• INPUT DATA:
+++++
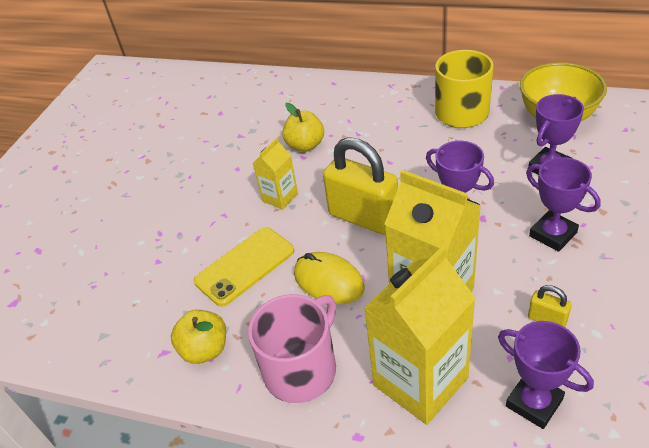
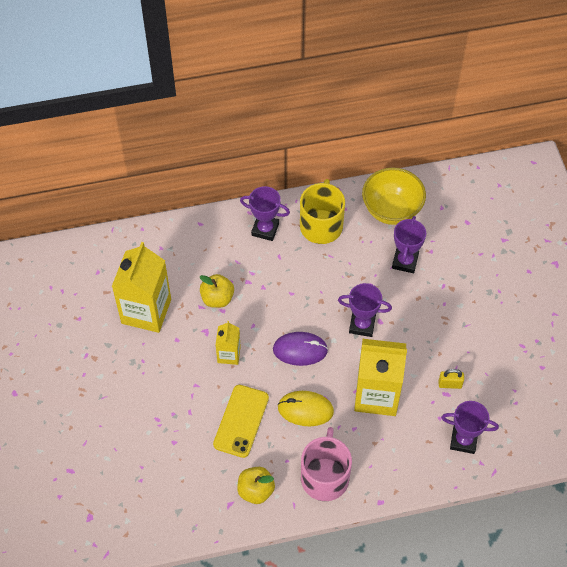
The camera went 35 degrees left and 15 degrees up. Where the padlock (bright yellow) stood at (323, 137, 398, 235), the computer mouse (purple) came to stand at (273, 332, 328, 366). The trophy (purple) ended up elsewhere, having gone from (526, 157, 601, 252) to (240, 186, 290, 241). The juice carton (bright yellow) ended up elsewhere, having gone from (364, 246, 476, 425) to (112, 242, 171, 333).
+++++
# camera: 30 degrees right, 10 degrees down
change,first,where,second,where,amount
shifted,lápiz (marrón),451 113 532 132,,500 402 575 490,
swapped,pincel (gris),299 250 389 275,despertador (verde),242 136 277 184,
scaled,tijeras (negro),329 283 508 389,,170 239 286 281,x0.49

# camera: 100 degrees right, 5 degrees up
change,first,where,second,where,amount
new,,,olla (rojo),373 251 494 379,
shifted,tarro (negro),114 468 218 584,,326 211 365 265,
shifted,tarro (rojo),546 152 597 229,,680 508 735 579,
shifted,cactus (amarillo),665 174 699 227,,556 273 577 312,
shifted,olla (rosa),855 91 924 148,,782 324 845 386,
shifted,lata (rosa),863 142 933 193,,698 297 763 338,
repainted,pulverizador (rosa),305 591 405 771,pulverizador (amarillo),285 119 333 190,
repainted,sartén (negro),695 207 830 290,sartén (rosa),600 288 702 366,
+++++
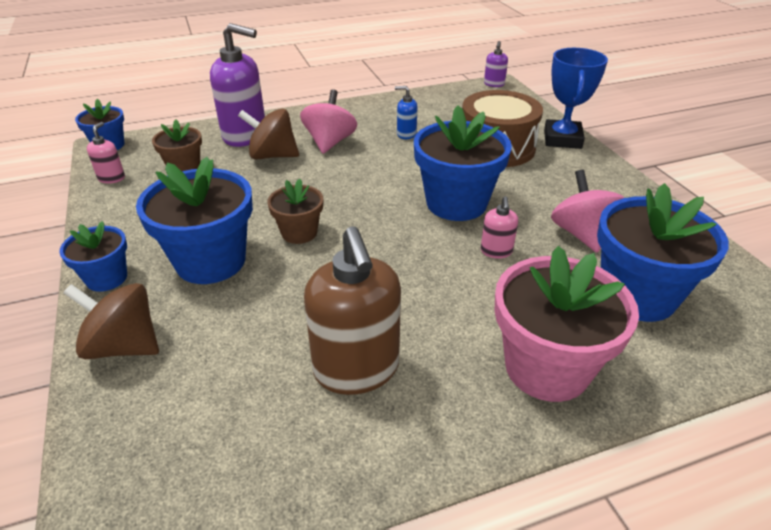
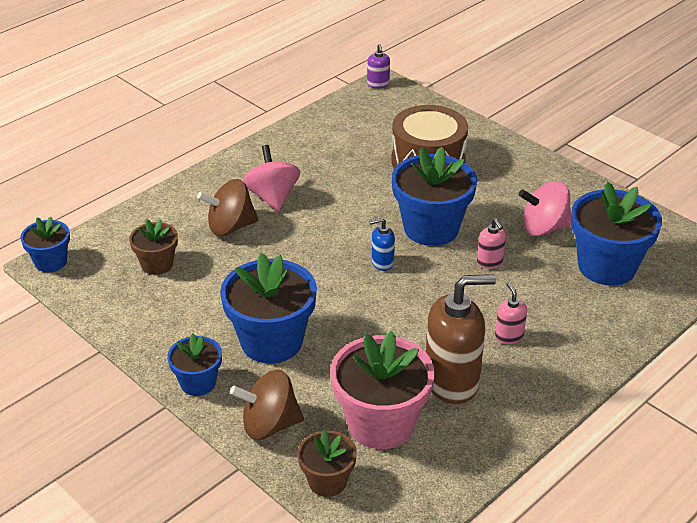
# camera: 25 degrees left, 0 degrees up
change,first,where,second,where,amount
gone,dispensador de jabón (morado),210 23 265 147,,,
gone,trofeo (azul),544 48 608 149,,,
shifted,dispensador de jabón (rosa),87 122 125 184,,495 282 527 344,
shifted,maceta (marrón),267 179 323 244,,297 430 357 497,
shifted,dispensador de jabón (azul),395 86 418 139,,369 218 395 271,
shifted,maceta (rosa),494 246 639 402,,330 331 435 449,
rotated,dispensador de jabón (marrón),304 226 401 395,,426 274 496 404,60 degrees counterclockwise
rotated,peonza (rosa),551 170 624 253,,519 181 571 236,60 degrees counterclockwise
+++++
• WORK TO COMPLETE: Everything above from the line containing "# camera: 30 degrees right, 10 degrees down" through the line containing "swapped,pincel (gris),299 250" must be copied exactly. Nothing outside that range belongs in the answer.

• SOLUTION:
# camera: 30 degrees right, 10 degrees down
change,first,where,second,where,amount
shifted,lápiz (marrón),451 113 532 132,,500 402 575 490,
swapped,pincel (gris),299 250 389 275,despertador (verde),242 136 277 184,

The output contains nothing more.